Top of Listed records
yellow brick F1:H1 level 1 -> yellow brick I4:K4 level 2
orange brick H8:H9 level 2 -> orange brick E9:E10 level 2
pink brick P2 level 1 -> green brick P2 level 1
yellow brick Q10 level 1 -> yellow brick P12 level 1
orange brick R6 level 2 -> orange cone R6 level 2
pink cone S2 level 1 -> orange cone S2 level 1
Bottom of Listed records
Top of Listed records
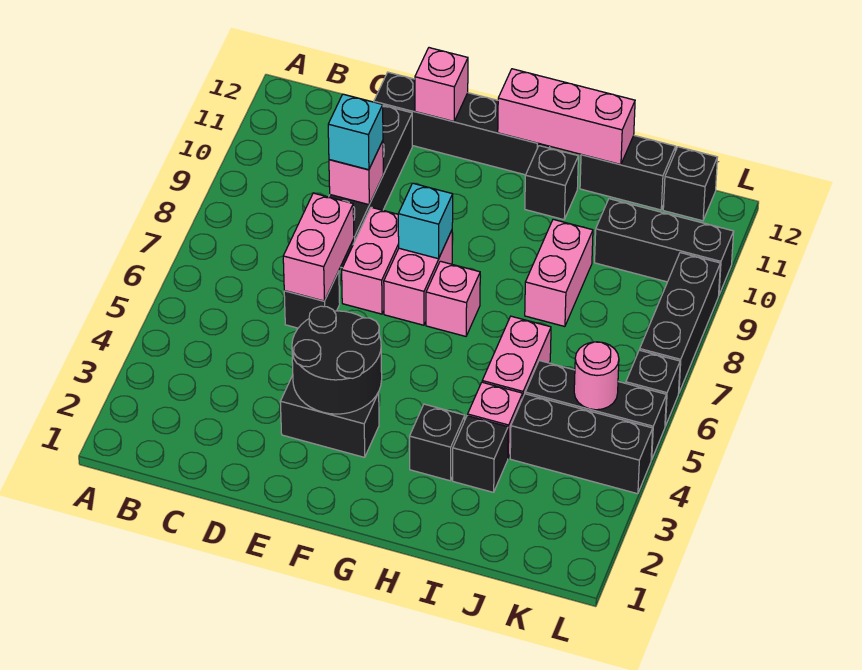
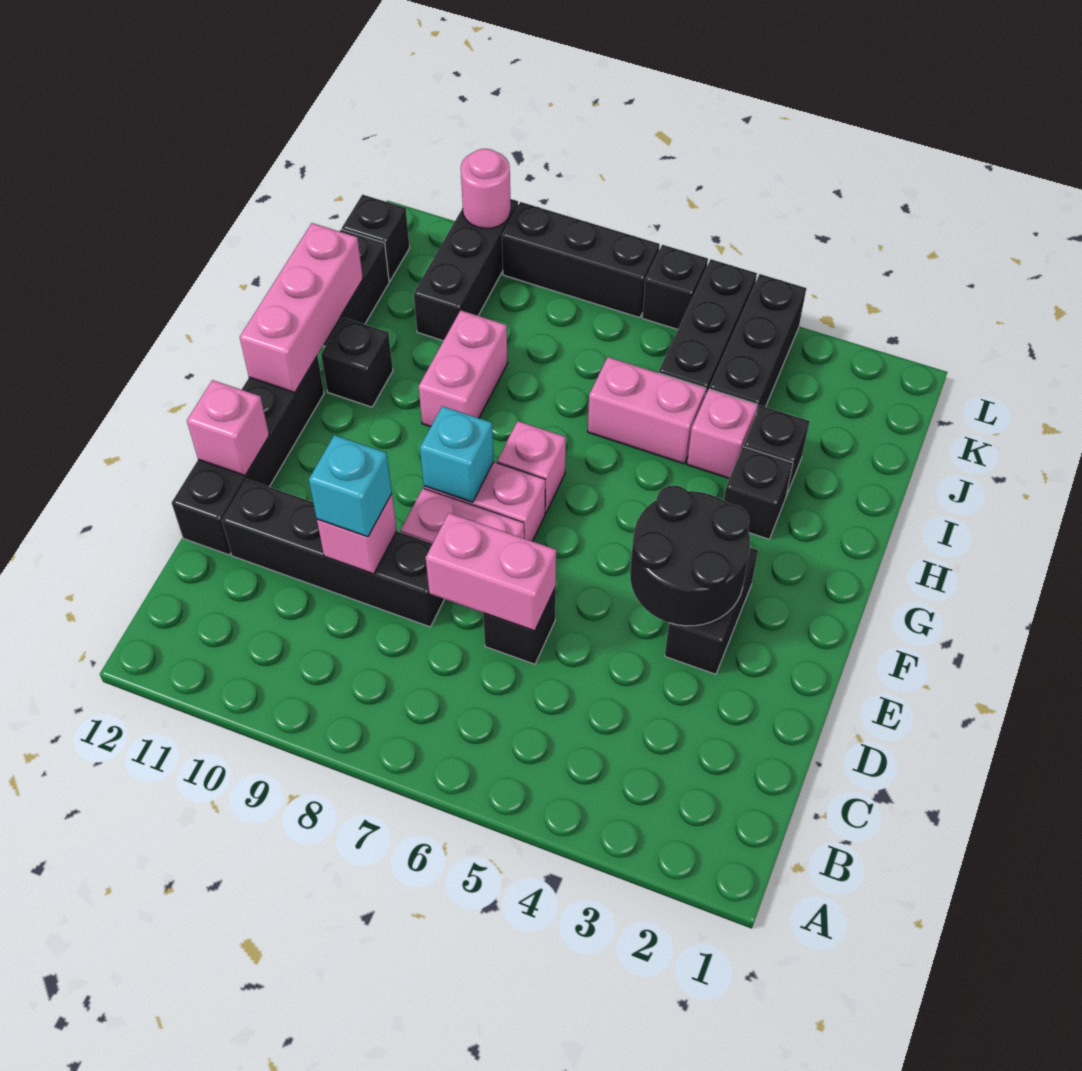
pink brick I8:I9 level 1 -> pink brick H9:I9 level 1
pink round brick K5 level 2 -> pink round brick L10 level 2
Bottom of Listed records
Top of Listed records
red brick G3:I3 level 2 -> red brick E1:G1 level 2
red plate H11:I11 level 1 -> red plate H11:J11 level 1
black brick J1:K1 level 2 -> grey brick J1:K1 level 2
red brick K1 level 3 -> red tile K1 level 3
Bottom of Listed records
### [Exercise]
Please reproduce, exactly as they appear above, the lines from the line containing "yellow brick F1:H1" up to and including the line containing "pink cone S2".

### [Response to this exercise]
yellow brick F1:H1 level 1 -> yellow brick I4:K4 level 2
orange brick H8:H9 level 2 -> orange brick E9:E10 level 2
pink brick P2 level 1 -> green brick P2 level 1
yellow brick Q10 level 1 -> yellow brick P12 level 1
orange brick R6 level 2 -> orange cone R6 level 2
pink cone S2 level 1 -> orange cone S2 level 1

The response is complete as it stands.